* [PROBLEM TO SOLVE]
Do not repeat pictures. Repeat exactly the lines of the listing below from its first line through the line with "change=relocated; old=green tape;".

* [DATA SUPPLIED]
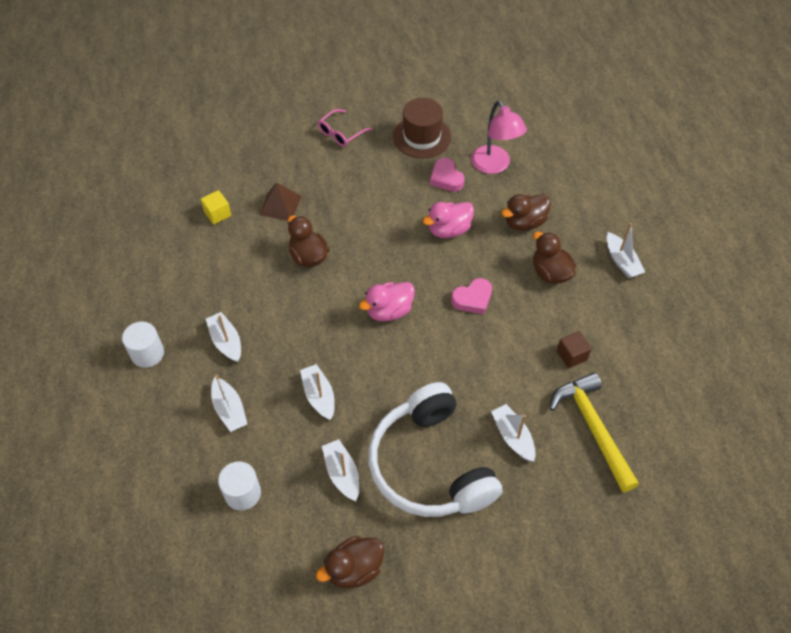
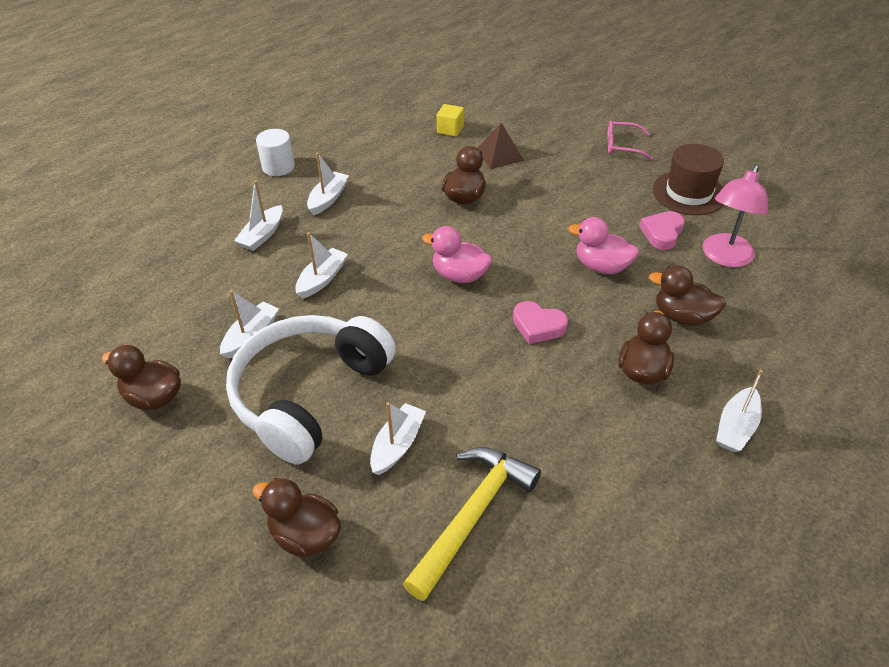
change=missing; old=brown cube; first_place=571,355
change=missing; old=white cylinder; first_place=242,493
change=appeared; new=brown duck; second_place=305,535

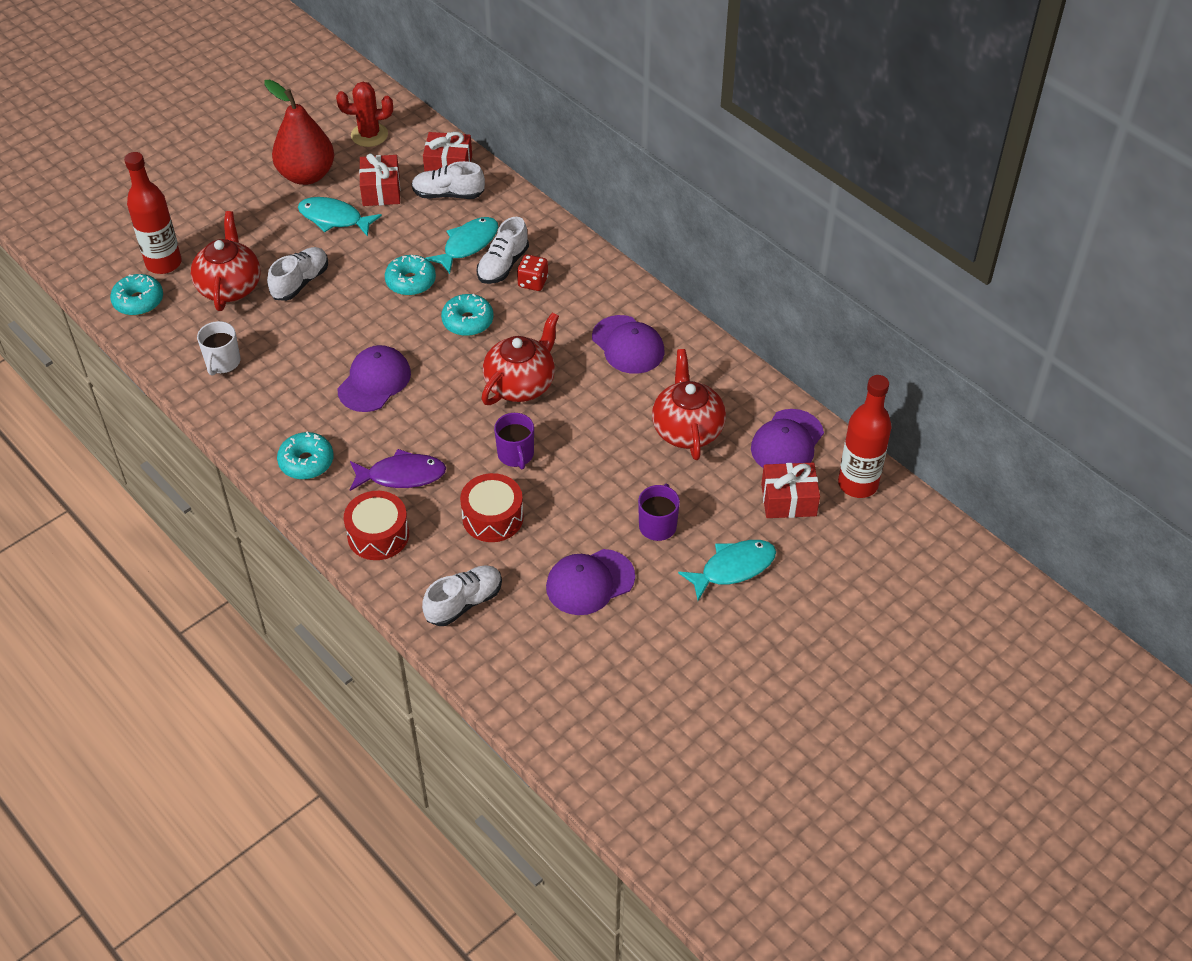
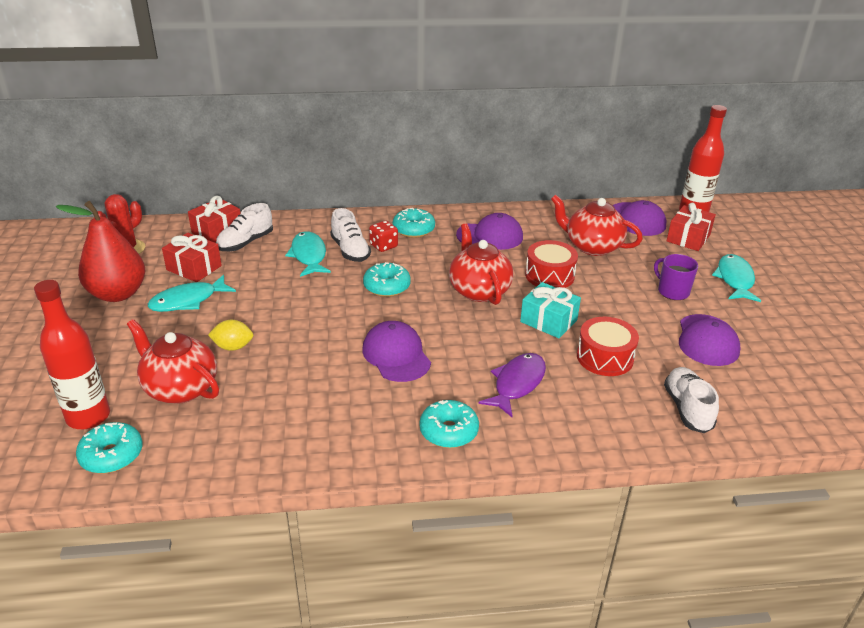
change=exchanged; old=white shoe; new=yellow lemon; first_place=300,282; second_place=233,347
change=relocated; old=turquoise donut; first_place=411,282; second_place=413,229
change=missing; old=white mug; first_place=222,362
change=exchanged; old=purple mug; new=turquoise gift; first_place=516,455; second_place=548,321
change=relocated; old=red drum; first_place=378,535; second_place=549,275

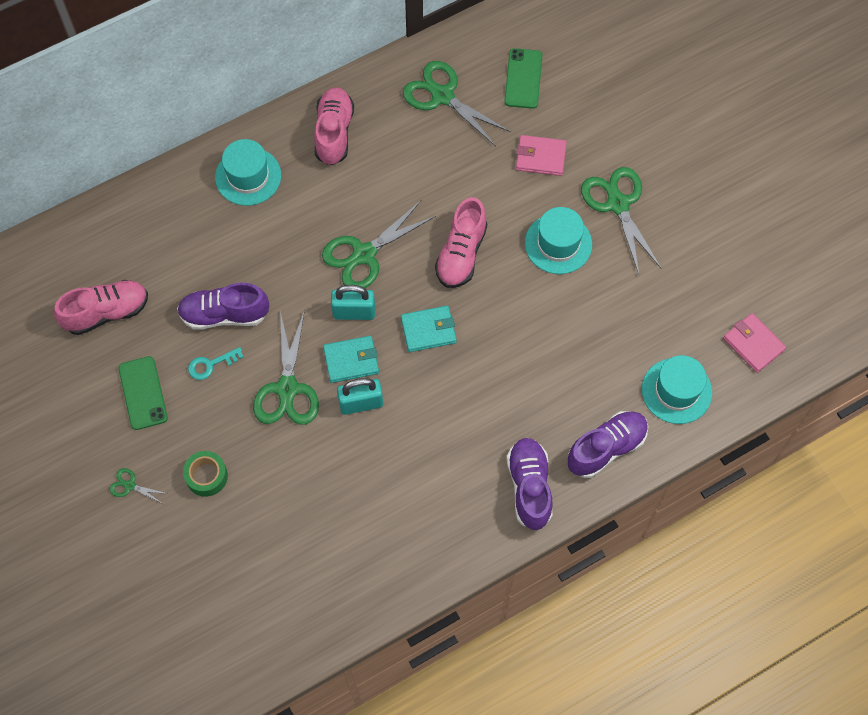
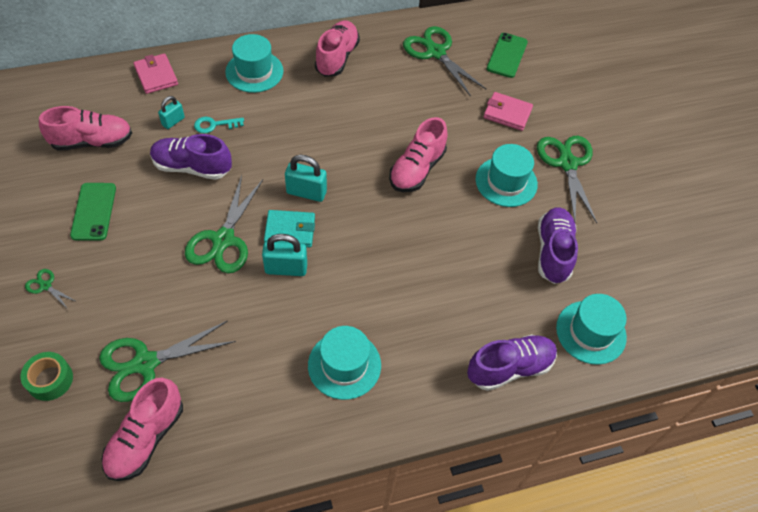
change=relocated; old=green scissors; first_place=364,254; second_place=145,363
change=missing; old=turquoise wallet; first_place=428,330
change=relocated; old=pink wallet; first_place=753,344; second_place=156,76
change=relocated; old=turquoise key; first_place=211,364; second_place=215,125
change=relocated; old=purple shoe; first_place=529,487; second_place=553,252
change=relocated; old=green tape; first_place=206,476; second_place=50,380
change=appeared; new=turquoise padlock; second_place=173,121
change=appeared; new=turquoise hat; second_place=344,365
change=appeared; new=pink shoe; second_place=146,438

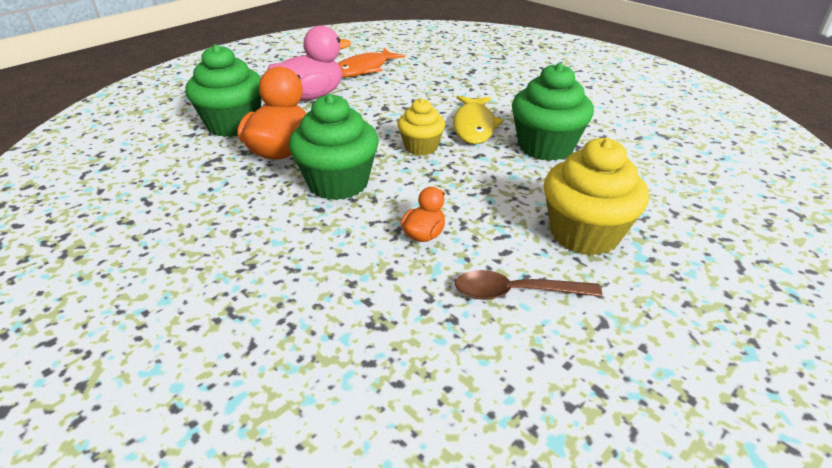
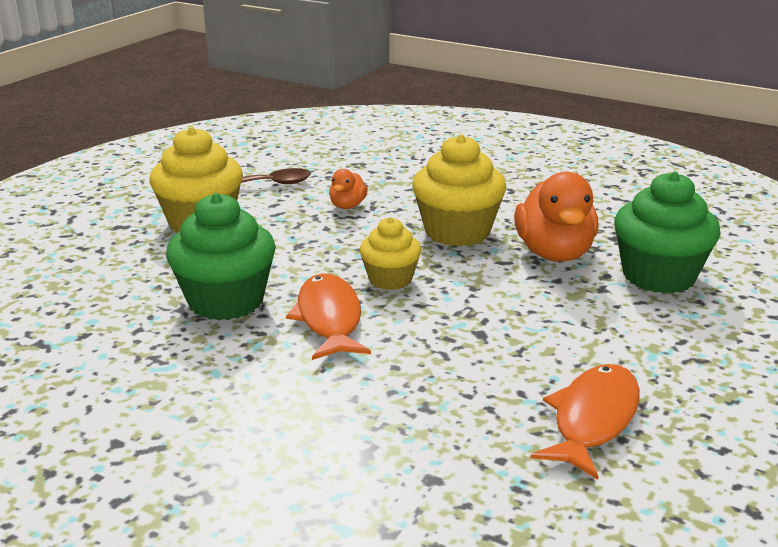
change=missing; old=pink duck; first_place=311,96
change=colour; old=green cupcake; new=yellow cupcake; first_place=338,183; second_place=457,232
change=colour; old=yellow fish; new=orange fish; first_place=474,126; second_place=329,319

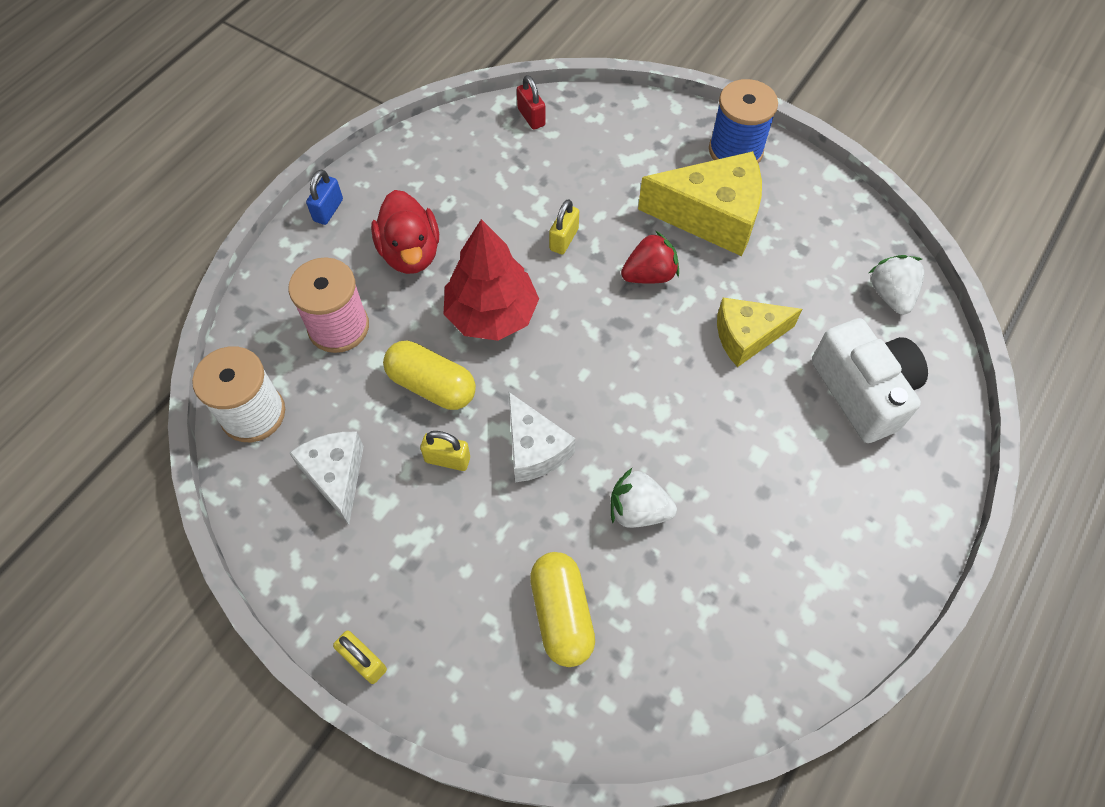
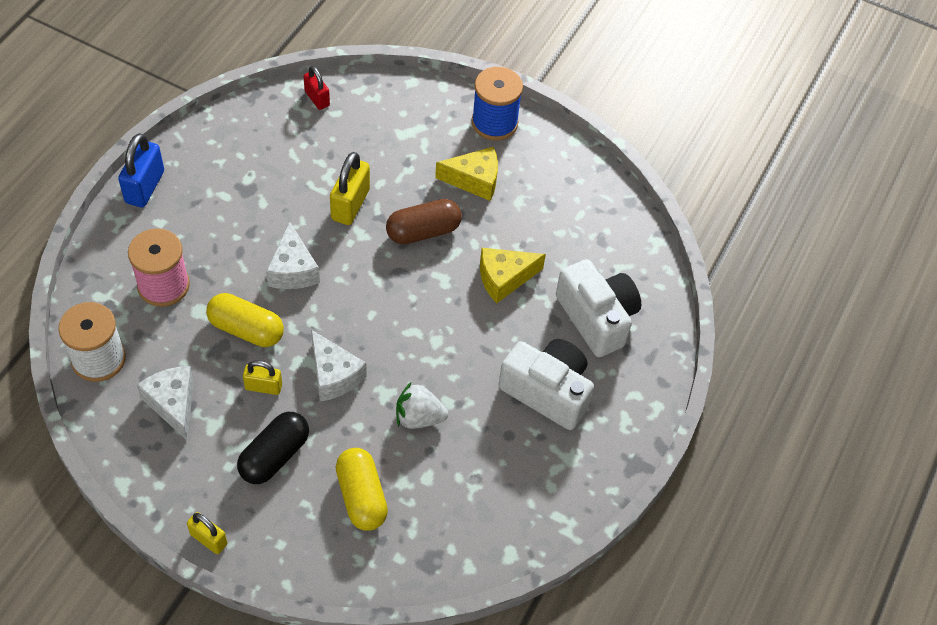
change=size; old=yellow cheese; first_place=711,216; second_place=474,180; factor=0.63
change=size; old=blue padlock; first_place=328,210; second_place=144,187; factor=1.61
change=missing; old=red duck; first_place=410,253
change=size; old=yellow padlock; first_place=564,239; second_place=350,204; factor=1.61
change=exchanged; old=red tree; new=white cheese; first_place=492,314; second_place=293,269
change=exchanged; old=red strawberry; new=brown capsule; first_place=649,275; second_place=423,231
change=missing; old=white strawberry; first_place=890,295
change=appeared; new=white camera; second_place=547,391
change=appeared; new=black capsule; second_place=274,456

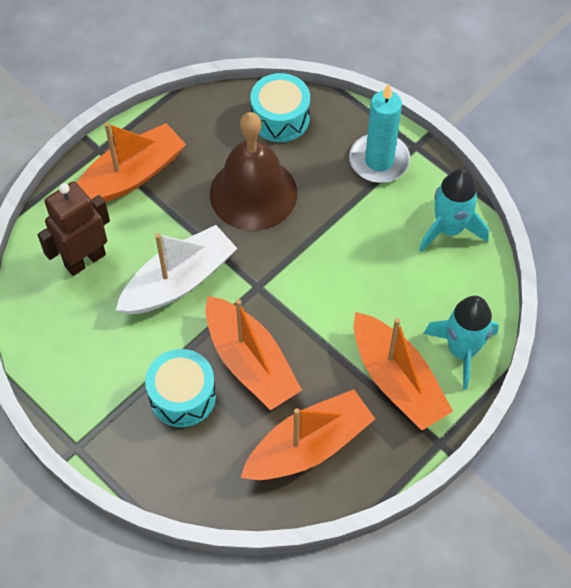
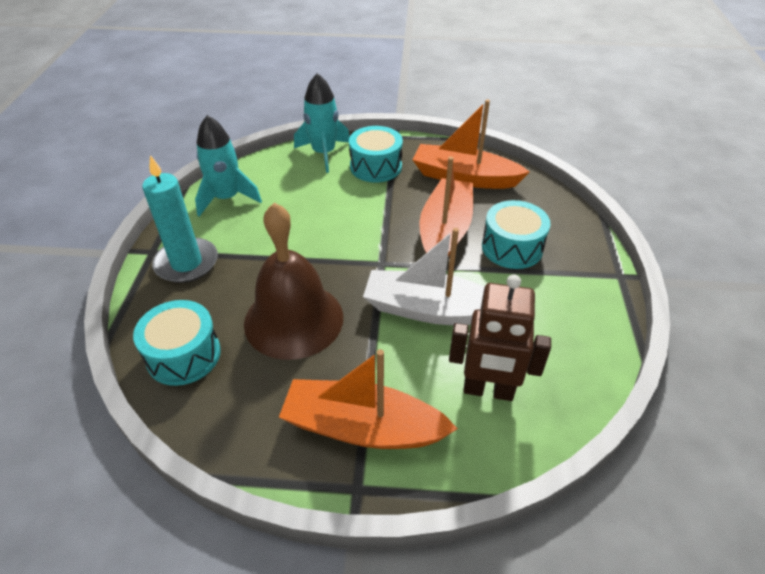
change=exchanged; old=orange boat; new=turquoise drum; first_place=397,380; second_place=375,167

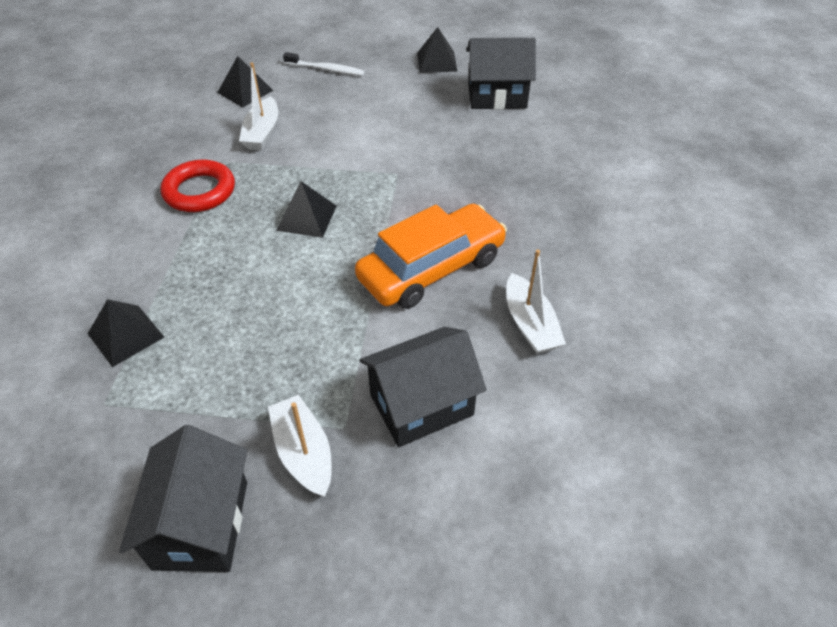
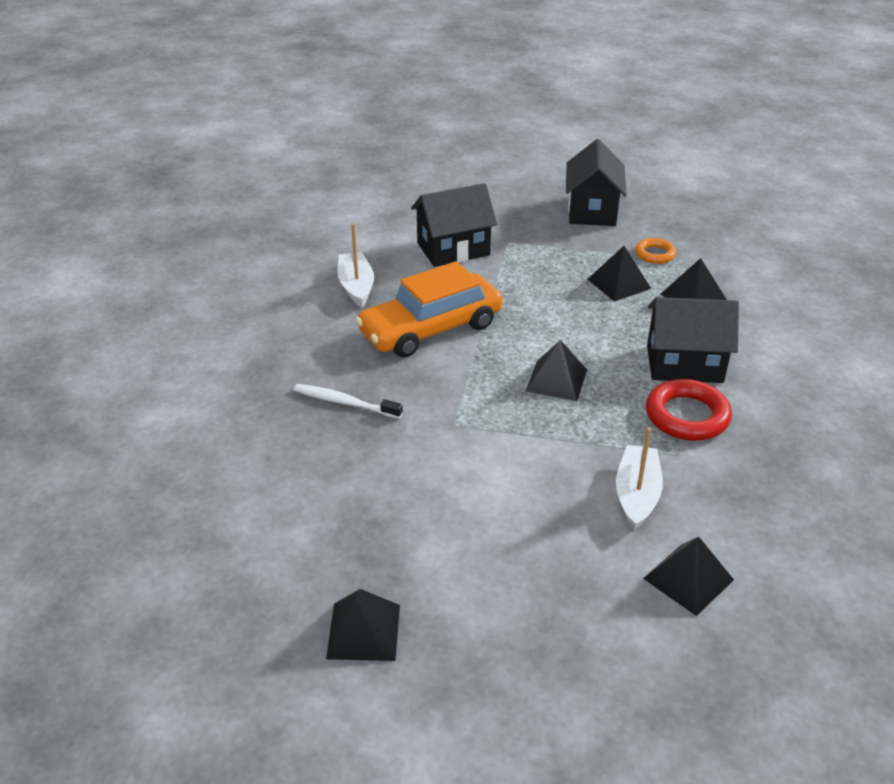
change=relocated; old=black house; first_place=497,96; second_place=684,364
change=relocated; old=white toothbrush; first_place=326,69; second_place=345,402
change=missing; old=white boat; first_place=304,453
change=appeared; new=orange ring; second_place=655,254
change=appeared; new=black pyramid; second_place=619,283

* [SOLVED EXERCISE]
change=missing; old=brown cube; first_place=571,355
change=missing; old=white cylinder; first_place=242,493
change=appeared; new=brown duck; second_place=305,535

change=exchanged; old=white shoe; new=yellow lemon; first_place=300,282; second_place=233,347
change=relocated; old=turquoise donut; first_place=411,282; second_place=413,229
change=missing; old=white mug; first_place=222,362
change=exchanged; old=purple mug; new=turquoise gift; first_place=516,455; second_place=548,321
change=relocated; old=red drum; first_place=378,535; second_place=549,275

change=relocated; old=green scissors; first_place=364,254; second_place=145,363
change=missing; old=turquoise wallet; first_place=428,330
change=relocated; old=pink wallet; first_place=753,344; second_place=156,76
change=relocated; old=turquoise key; first_place=211,364; second_place=215,125
change=relocated; old=purple shoe; first_place=529,487; second_place=553,252
change=relocated; old=green tape; first_place=206,476; second_place=50,380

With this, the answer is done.